• _What the task requires_
Full transcription, minus images: write out the listing below exactly as it appears.

• _Records for processing_

Content starts

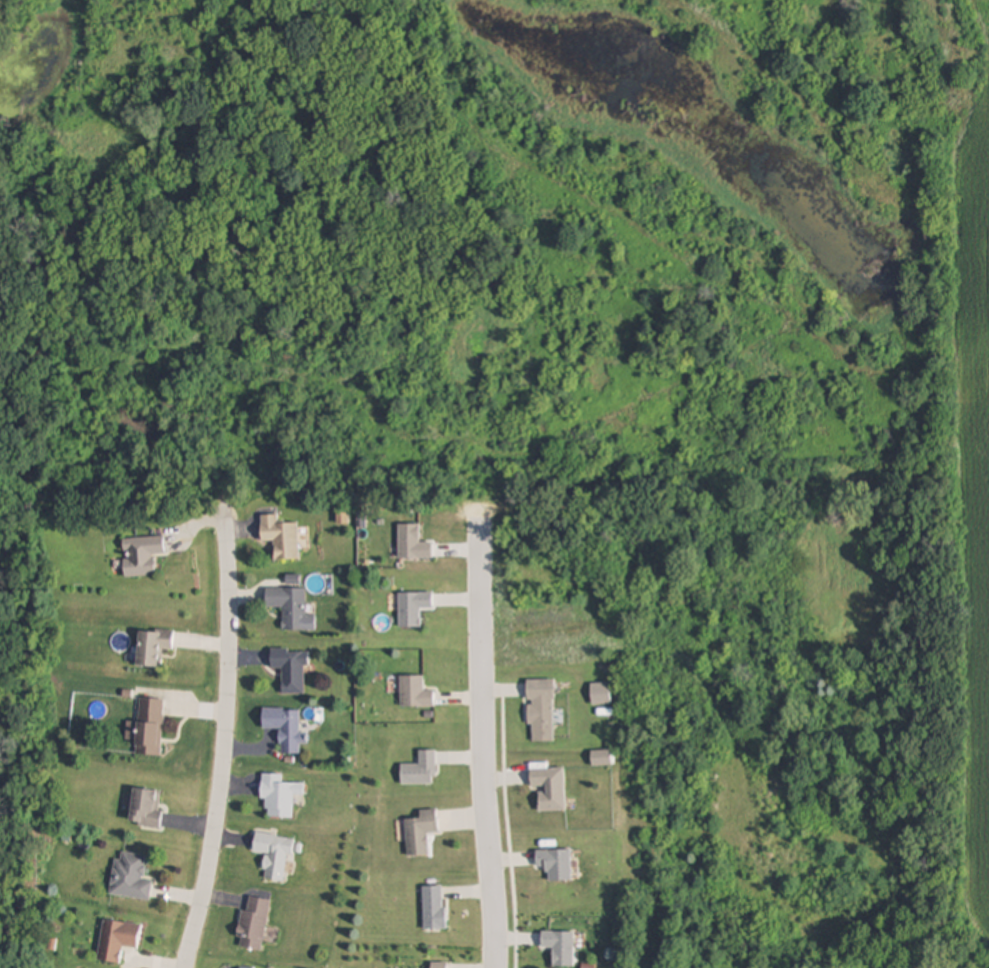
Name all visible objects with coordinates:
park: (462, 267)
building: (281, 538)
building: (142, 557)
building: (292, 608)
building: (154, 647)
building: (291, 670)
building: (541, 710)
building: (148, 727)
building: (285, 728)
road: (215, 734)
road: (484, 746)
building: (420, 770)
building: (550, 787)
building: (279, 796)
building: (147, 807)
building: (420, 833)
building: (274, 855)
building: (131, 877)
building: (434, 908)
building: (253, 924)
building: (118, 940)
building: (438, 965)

Content ends

• _Task output_
Name all visible objects with coordinates:
park: (462, 267)
building: (281, 538)
building: (142, 557)
building: (292, 608)
building: (154, 647)
building: (291, 670)
building: (541, 710)
building: (148, 727)
building: (285, 728)
road: (215, 734)
road: (484, 746)
building: (420, 770)
building: (550, 787)
building: (279, 796)
building: (147, 807)
building: (420, 833)
building: (274, 855)
building: (131, 877)
building: (434, 908)
building: (253, 924)
building: (118, 940)
building: (438, 965)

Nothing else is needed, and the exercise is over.